What to produce:
Omit all pictures and give the records below again exactly as written.

Before and after coordinates
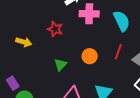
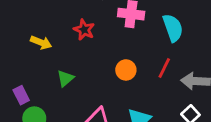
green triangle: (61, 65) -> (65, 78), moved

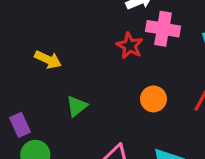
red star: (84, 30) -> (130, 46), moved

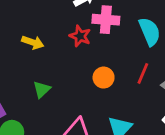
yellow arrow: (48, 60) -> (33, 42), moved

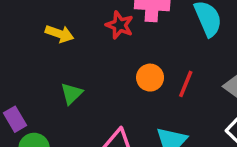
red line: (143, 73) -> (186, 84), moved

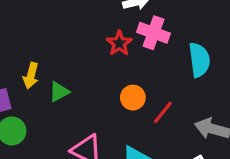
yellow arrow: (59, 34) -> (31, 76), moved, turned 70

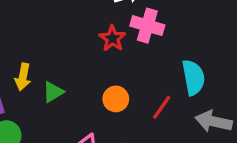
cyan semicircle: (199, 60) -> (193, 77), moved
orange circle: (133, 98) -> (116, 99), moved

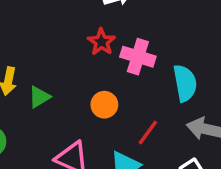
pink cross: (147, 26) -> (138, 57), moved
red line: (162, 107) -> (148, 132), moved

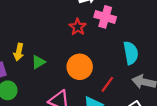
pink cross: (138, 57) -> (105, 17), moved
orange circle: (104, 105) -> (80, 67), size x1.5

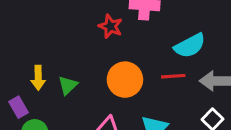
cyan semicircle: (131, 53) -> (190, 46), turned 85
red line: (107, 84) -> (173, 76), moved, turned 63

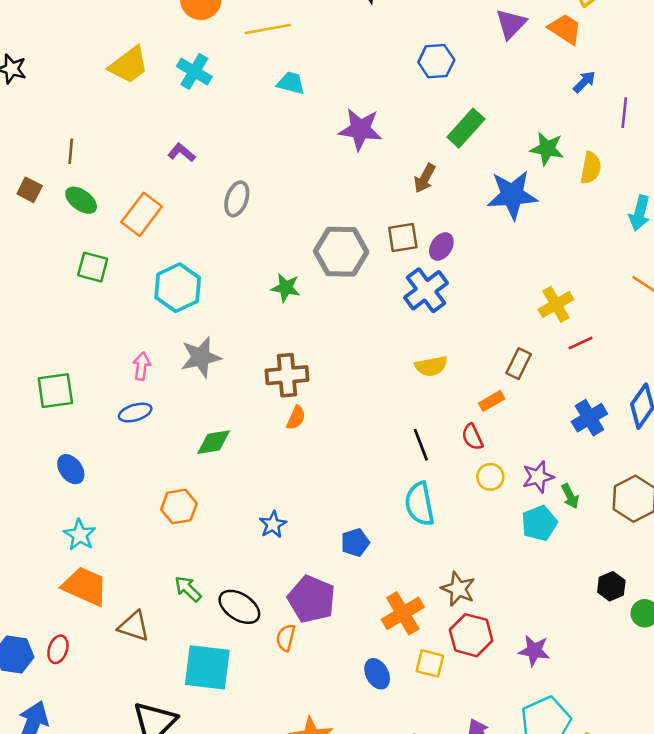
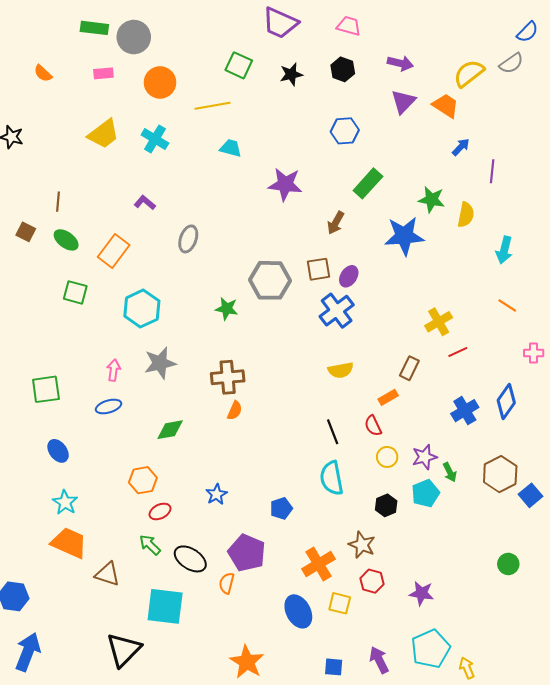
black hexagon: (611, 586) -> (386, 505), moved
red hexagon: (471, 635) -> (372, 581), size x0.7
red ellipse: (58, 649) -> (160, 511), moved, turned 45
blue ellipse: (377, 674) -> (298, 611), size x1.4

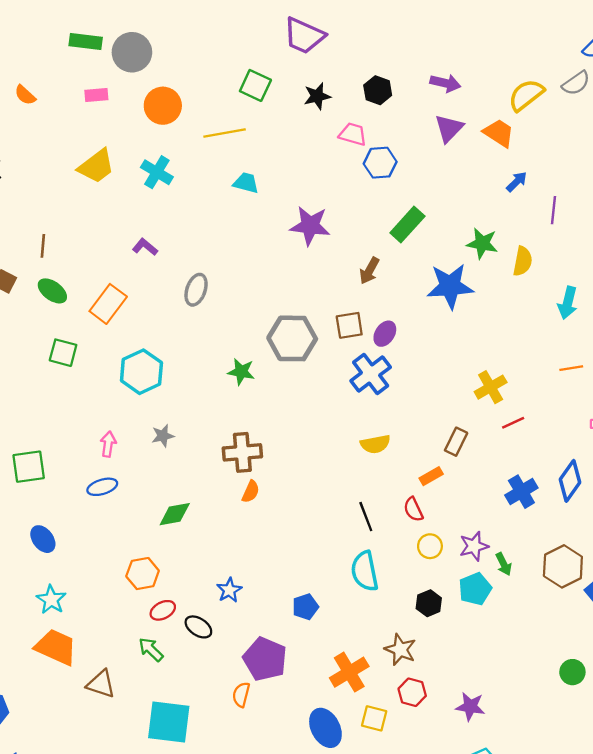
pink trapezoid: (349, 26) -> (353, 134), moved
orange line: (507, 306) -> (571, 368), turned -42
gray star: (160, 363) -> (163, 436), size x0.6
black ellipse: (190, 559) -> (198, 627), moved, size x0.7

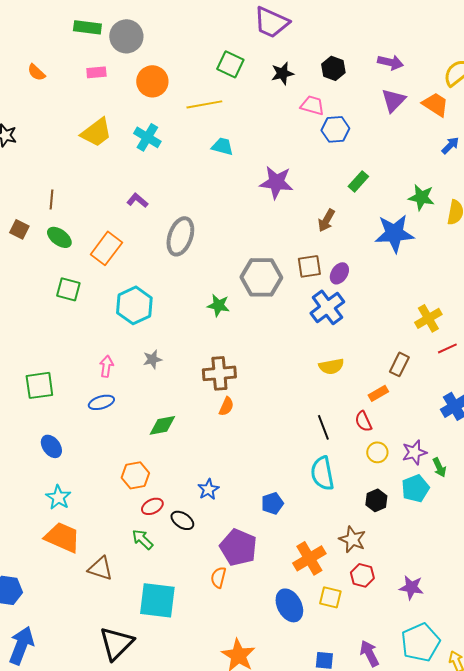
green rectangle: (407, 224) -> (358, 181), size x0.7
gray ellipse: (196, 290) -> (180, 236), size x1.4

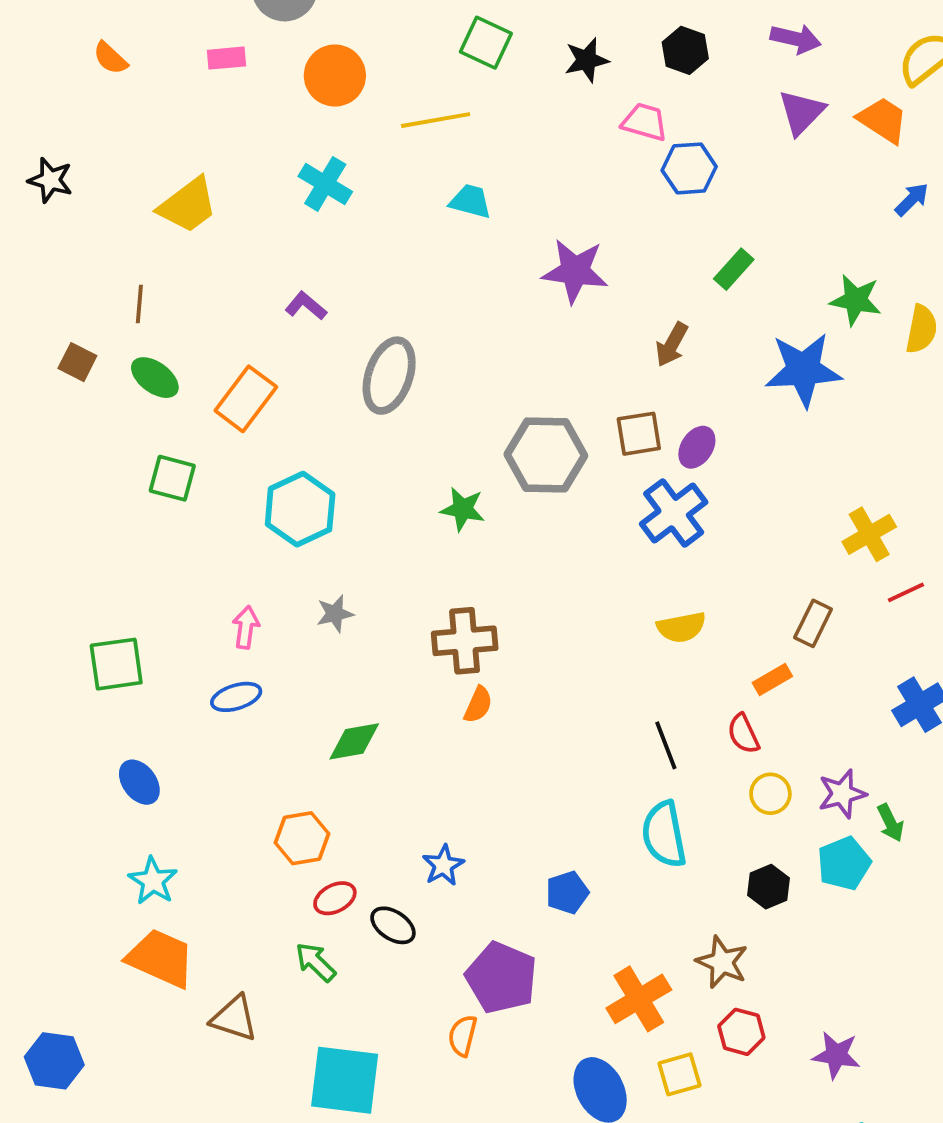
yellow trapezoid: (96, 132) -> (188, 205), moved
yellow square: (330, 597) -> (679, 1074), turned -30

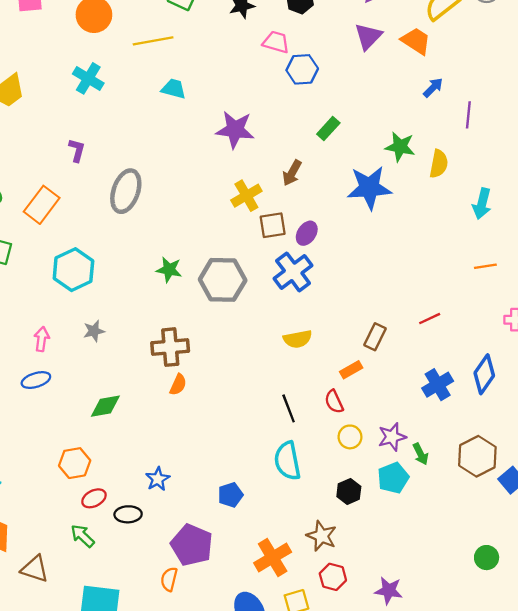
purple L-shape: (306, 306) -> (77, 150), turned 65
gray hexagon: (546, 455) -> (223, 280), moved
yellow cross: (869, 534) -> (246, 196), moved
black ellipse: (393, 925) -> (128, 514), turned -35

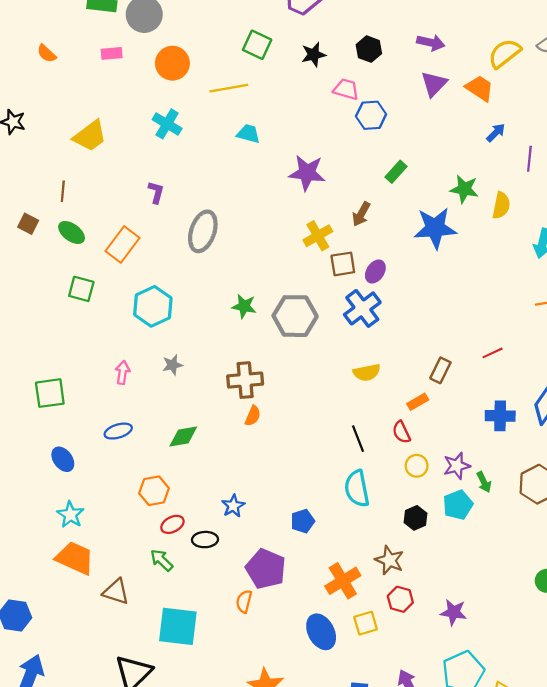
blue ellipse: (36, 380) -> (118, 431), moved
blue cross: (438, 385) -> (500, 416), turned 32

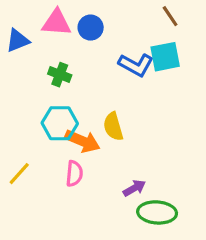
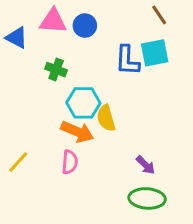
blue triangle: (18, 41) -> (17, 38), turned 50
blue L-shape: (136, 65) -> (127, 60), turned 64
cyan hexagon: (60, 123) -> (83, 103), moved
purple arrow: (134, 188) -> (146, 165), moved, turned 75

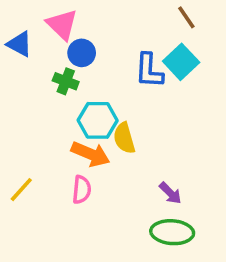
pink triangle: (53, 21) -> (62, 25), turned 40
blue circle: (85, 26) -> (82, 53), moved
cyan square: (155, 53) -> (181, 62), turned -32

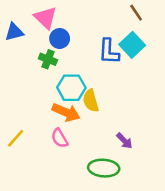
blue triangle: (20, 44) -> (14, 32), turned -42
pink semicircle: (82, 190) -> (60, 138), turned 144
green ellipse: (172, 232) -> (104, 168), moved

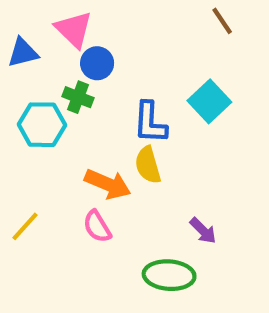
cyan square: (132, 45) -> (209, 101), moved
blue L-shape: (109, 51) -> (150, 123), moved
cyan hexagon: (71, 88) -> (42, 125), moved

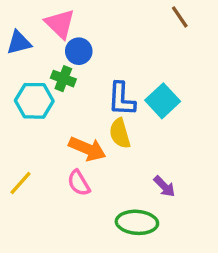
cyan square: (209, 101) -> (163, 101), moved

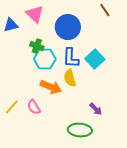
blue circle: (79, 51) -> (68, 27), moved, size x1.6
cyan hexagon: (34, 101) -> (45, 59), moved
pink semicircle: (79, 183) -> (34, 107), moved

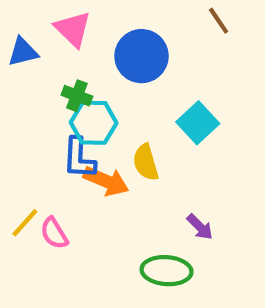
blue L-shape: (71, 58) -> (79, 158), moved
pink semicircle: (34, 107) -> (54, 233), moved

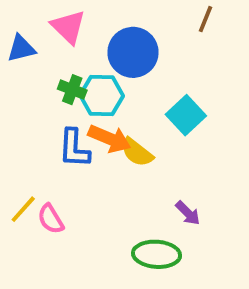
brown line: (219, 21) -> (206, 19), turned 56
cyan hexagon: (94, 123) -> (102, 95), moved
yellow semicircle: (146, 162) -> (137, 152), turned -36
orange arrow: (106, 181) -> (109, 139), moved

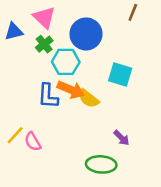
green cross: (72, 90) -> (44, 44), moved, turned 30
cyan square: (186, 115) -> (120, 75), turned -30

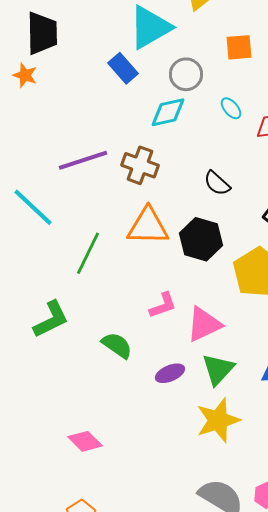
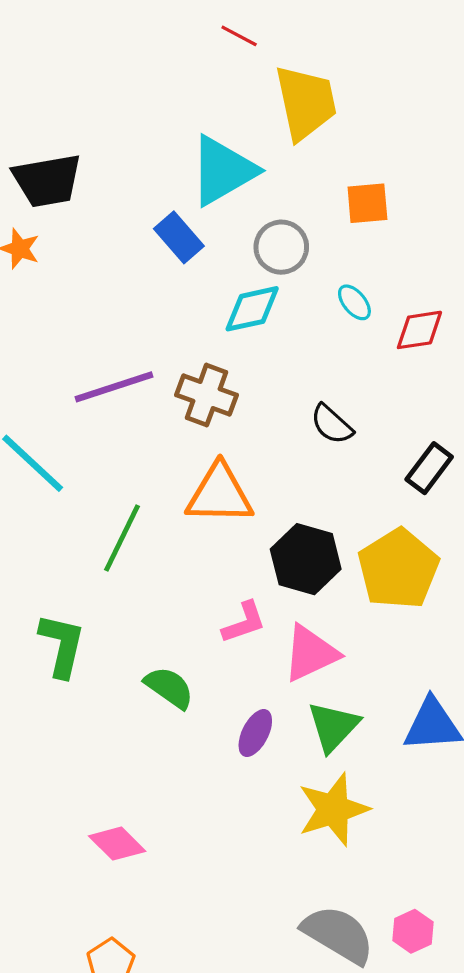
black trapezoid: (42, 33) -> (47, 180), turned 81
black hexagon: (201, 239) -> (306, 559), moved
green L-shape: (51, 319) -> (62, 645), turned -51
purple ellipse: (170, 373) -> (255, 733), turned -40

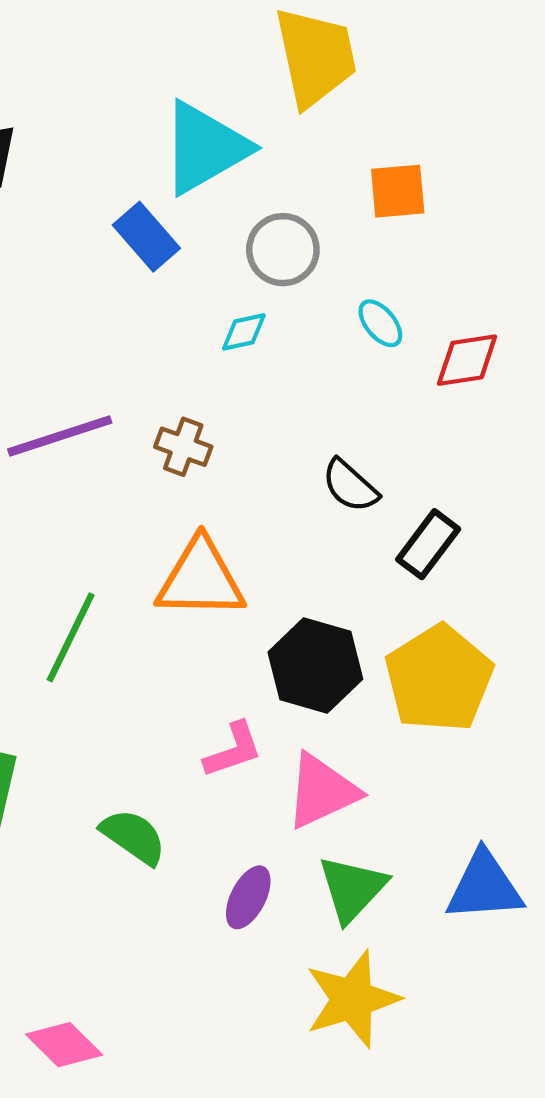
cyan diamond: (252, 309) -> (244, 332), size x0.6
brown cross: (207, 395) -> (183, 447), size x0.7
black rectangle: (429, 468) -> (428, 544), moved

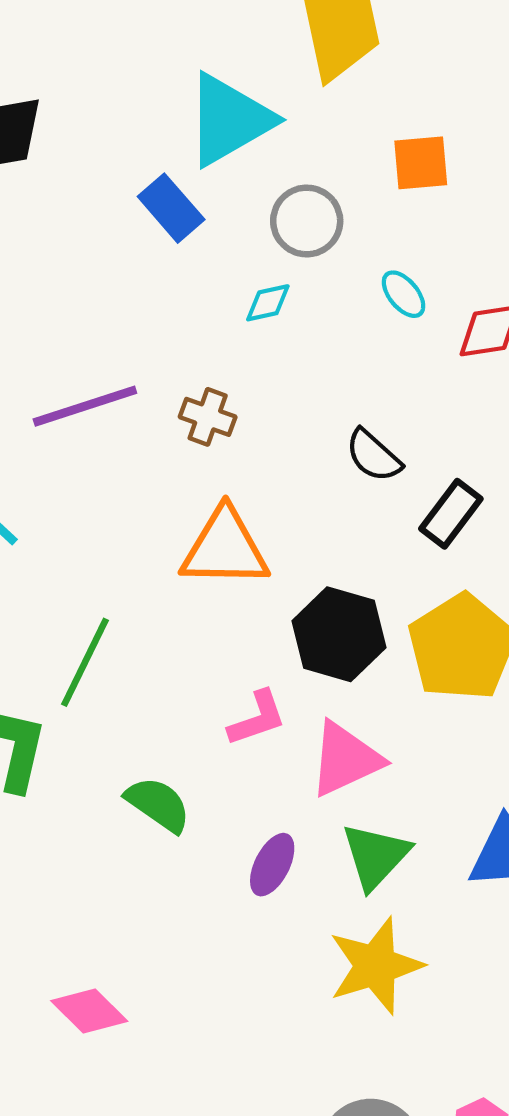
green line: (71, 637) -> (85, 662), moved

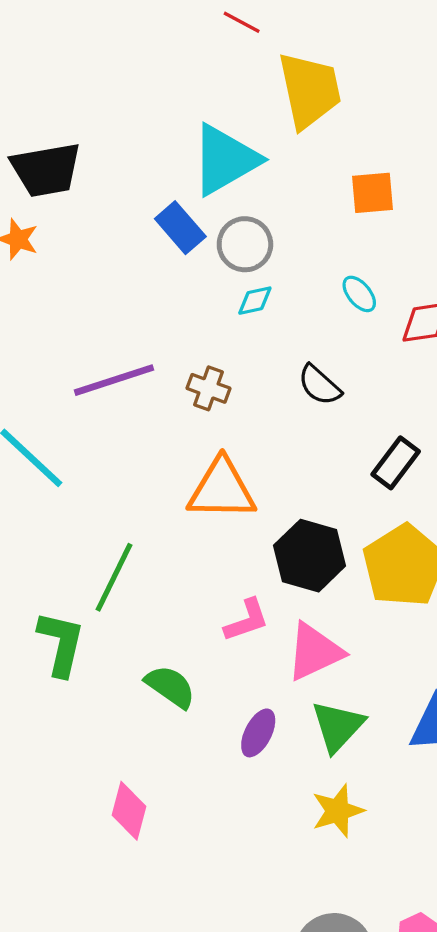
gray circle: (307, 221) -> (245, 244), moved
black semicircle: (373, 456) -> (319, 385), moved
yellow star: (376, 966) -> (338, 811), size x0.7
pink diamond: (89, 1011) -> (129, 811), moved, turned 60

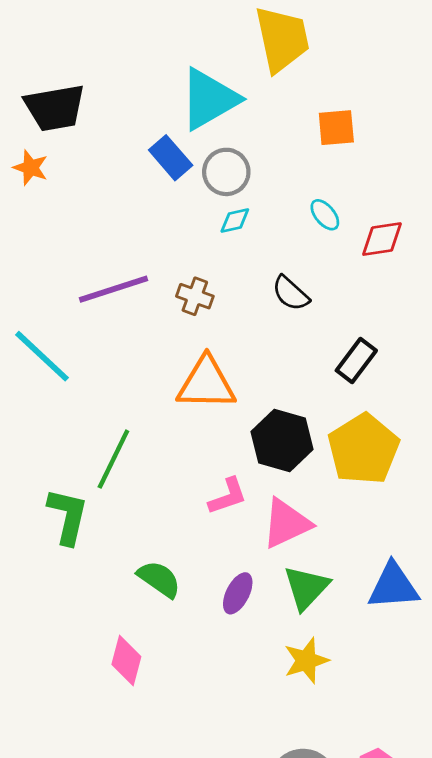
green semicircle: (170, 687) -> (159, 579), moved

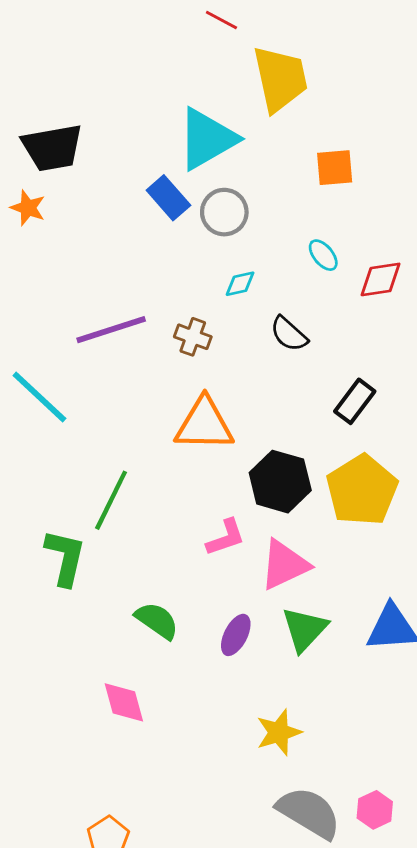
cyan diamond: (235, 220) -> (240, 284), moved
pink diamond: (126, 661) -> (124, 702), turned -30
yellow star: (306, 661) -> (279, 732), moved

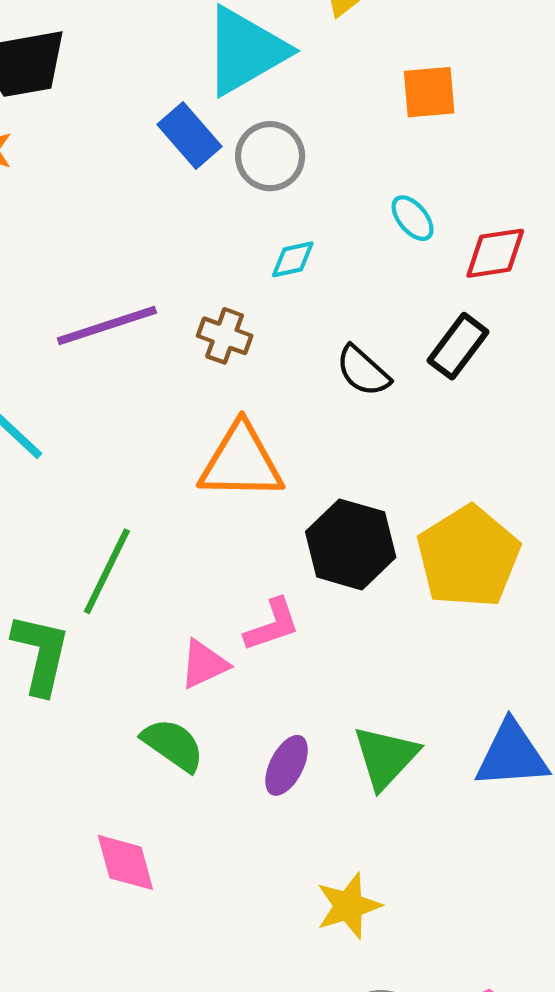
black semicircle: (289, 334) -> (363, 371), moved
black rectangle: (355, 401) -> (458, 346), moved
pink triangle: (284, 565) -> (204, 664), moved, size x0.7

Result of the task:
green triangle: (61, 65) -> (65, 78), moved

red star: (84, 30) -> (130, 46), moved

yellow arrow: (48, 60) -> (33, 42), moved

red line: (143, 73) -> (186, 84), moved

yellow arrow: (59, 34) -> (31, 76), moved, turned 70

cyan semicircle: (199, 60) -> (193, 77), moved
orange circle: (133, 98) -> (116, 99), moved

pink cross: (147, 26) -> (138, 57), moved
red line: (162, 107) -> (148, 132), moved

pink cross: (138, 57) -> (105, 17), moved
orange circle: (104, 105) -> (80, 67), size x1.5

cyan semicircle: (131, 53) -> (190, 46), turned 85
red line: (107, 84) -> (173, 76), moved, turned 63

black hexagon: (611, 586) -> (386, 505), moved
red hexagon: (471, 635) -> (372, 581), size x0.7
red ellipse: (58, 649) -> (160, 511), moved, turned 45
blue ellipse: (377, 674) -> (298, 611), size x1.4

pink trapezoid: (349, 26) -> (353, 134), moved
orange line: (507, 306) -> (571, 368), turned -42
gray star: (160, 363) -> (163, 436), size x0.6
black ellipse: (190, 559) -> (198, 627), moved, size x0.7

green rectangle: (407, 224) -> (358, 181), size x0.7
gray ellipse: (196, 290) -> (180, 236), size x1.4

yellow trapezoid: (96, 132) -> (188, 205), moved
yellow square: (330, 597) -> (679, 1074), turned -30

purple L-shape: (306, 306) -> (77, 150), turned 65
gray hexagon: (546, 455) -> (223, 280), moved
yellow cross: (869, 534) -> (246, 196), moved
black ellipse: (393, 925) -> (128, 514), turned -35

blue ellipse: (36, 380) -> (118, 431), moved
blue cross: (438, 385) -> (500, 416), turned 32

blue triangle: (18, 41) -> (17, 38), turned 50
blue L-shape: (136, 65) -> (127, 60), turned 64
cyan hexagon: (60, 123) -> (83, 103), moved
purple arrow: (134, 188) -> (146, 165), moved, turned 75

pink triangle: (53, 21) -> (62, 25), turned 40
blue circle: (85, 26) -> (82, 53), moved
cyan square: (155, 53) -> (181, 62), turned -32

blue triangle: (20, 44) -> (14, 32), turned -42
pink semicircle: (82, 190) -> (60, 138), turned 144
green ellipse: (172, 232) -> (104, 168), moved

cyan square: (132, 45) -> (209, 101), moved
blue L-shape: (109, 51) -> (150, 123), moved
cyan hexagon: (71, 88) -> (42, 125), moved

cyan square: (209, 101) -> (163, 101), moved

blue circle: (79, 51) -> (68, 27), moved, size x1.6
cyan hexagon: (34, 101) -> (45, 59), moved
pink semicircle: (79, 183) -> (34, 107), moved

blue L-shape: (71, 58) -> (79, 158), moved
pink semicircle: (34, 107) -> (54, 233), moved

brown line: (219, 21) -> (206, 19), turned 56
cyan hexagon: (94, 123) -> (102, 95), moved
yellow semicircle: (146, 162) -> (137, 152), turned -36
orange arrow: (106, 181) -> (109, 139), moved

green cross: (72, 90) -> (44, 44), moved, turned 30
cyan square: (186, 115) -> (120, 75), turned -30

black trapezoid: (42, 33) -> (47, 180), turned 81
black hexagon: (201, 239) -> (306, 559), moved
green L-shape: (51, 319) -> (62, 645), turned -51
purple ellipse: (170, 373) -> (255, 733), turned -40

cyan diamond: (252, 309) -> (244, 332), size x0.6
brown cross: (207, 395) -> (183, 447), size x0.7
black rectangle: (429, 468) -> (428, 544), moved

green line: (71, 637) -> (85, 662), moved

gray circle: (307, 221) -> (245, 244), moved
black semicircle: (373, 456) -> (319, 385), moved
yellow star: (376, 966) -> (338, 811), size x0.7
pink diamond: (89, 1011) -> (129, 811), moved, turned 60

green semicircle: (170, 687) -> (159, 579), moved

cyan diamond: (235, 220) -> (240, 284), moved
pink diamond: (126, 661) -> (124, 702), turned -30
yellow star: (306, 661) -> (279, 732), moved

black semicircle: (289, 334) -> (363, 371), moved
black rectangle: (355, 401) -> (458, 346), moved
pink triangle: (284, 565) -> (204, 664), moved, size x0.7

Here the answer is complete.